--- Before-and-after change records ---
- - - - -

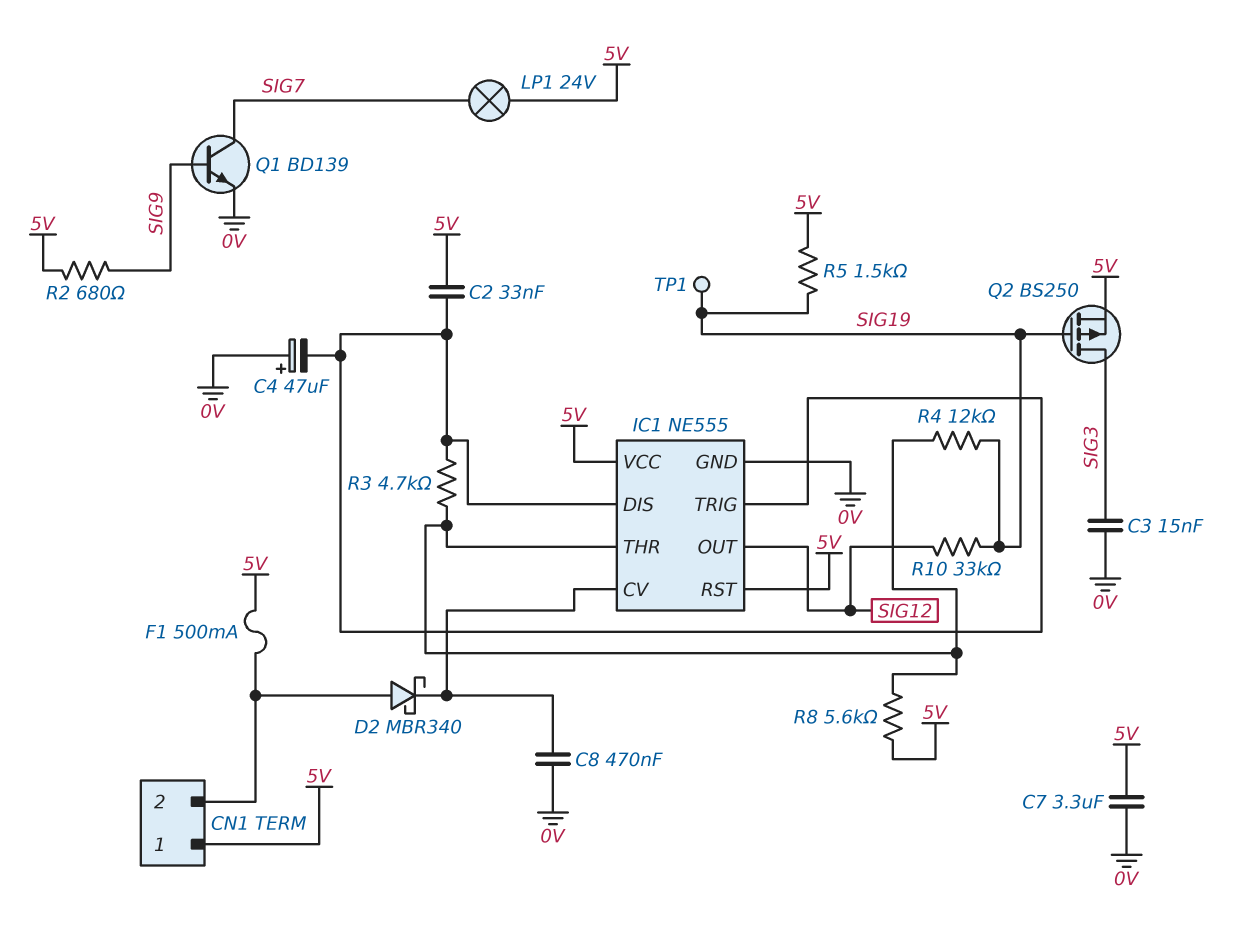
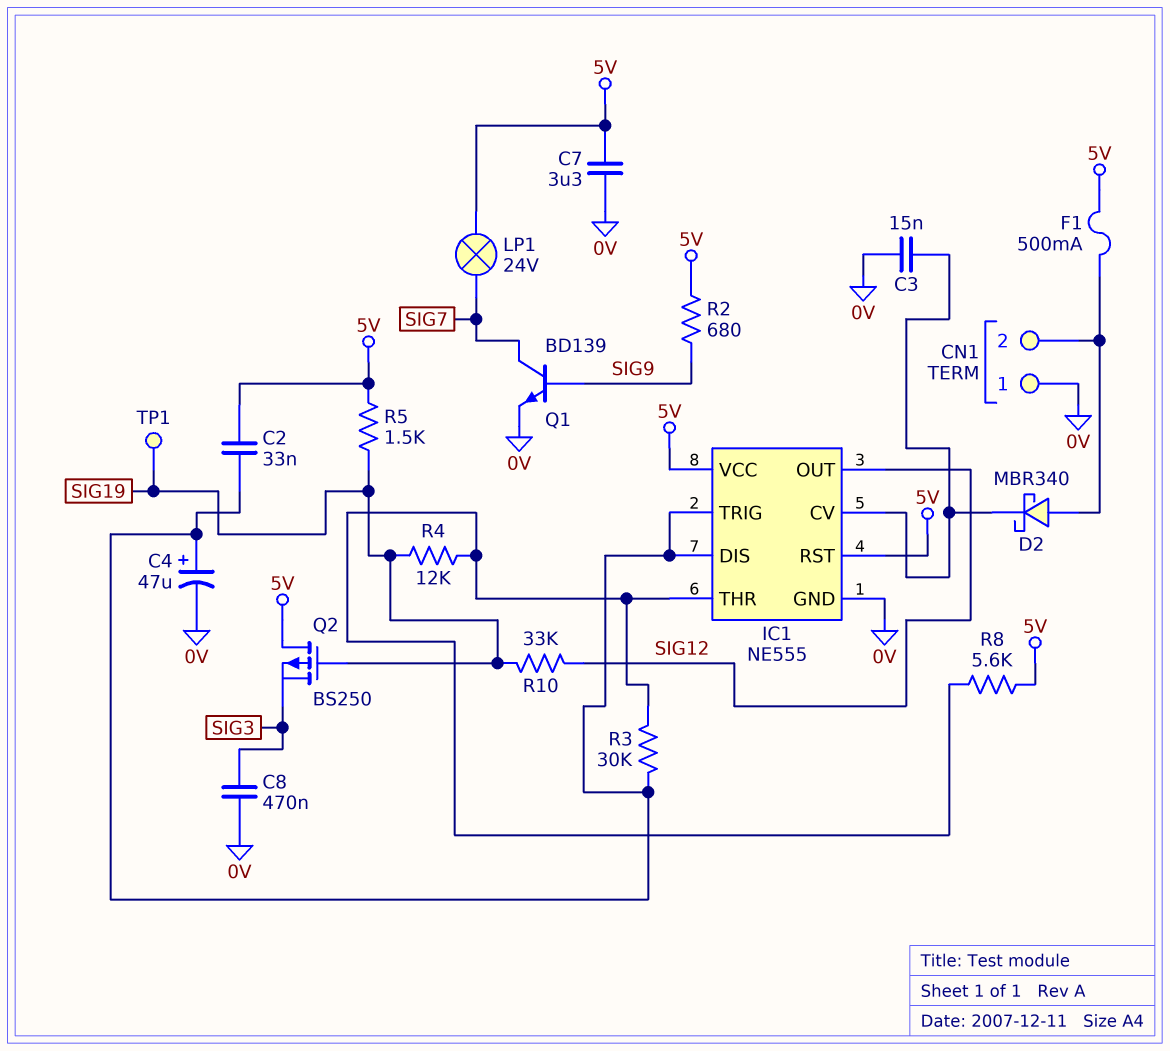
C3: 15nF (0V, SIG3) -> 15nF (0V, IC1/CV)
C4: 47uF (plus 0V, minus IC1/DIS) -> 47uF (plus IC1/DIS, minus 0V)
C8: 470nF (0V, IC1/CV) -> 470nF (0V, SIG3)
CN1 pin 1: 5V -> 0V
Q2: PMOS BS250 (G SIG19, D SIG3, S 5V) -> PMOS BS250 (G SIG19, D 5V, S SIG3)
R3: 4.7k (IC1/DIS, IC1/THR) -> 30k (IC1/DIS, IC1/THR)

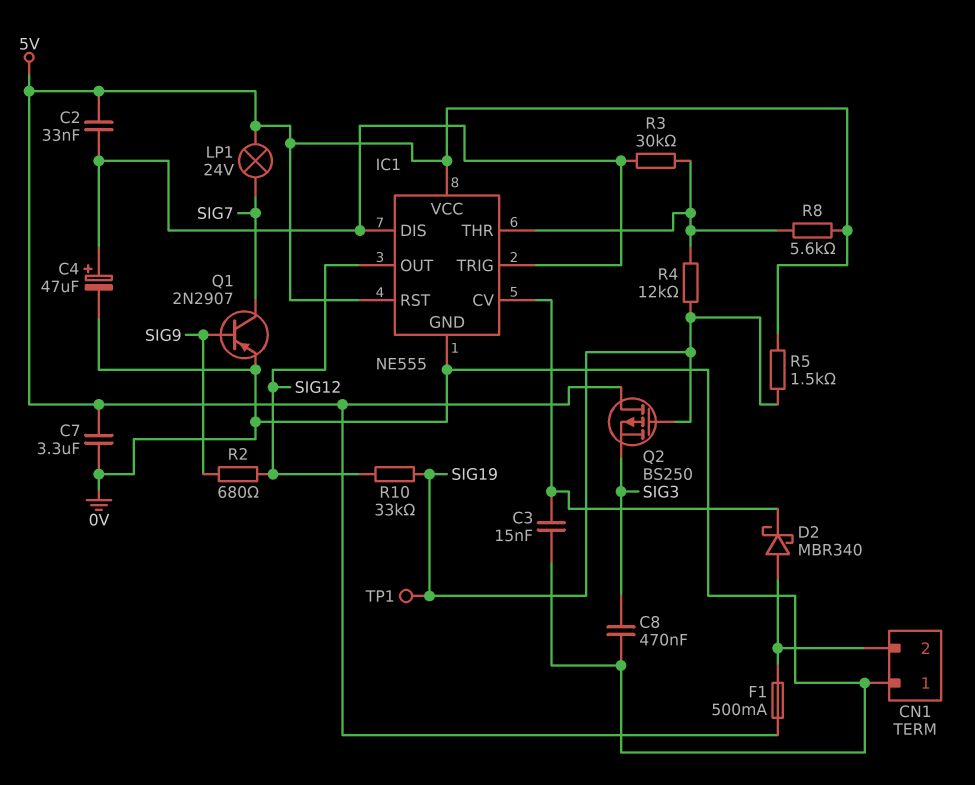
Q1: NPN BD139 (B SIG9, C SIG7, E 0V) -> PNP 2N2907 (B SIG9, C SIG7, E 0V)
R2: 680 (5V, SIG9) -> 680 (SIG9, SIG12)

- - - - -

--- PROBLEM DESCRIPTION ---
Lines from the one containing "C4: 47uF (plus" through the end of the entries above, both included, are to be written out exactly; no pictures and no other lines.

--- RESULT OF THE EXERCISE ---
C4: 47uF (plus 0V, minus IC1/DIS) -> 47uF (plus IC1/DIS, minus 0V)
C8: 470nF (0V, IC1/CV) -> 470nF (0V, SIG3)
CN1 pin 1: 5V -> 0V
Q2: PMOS BS250 (G SIG19, D SIG3, S 5V) -> PMOS BS250 (G SIG19, D 5V, S SIG3)
R3: 4.7k (IC1/DIS, IC1/THR) -> 30k (IC1/DIS, IC1/THR)

Q1: NPN BD139 (B SIG9, C SIG7, E 0V) -> PNP 2N2907 (B SIG9, C SIG7, E 0V)
R2: 680 (5V, SIG9) -> 680 (SIG9, SIG12)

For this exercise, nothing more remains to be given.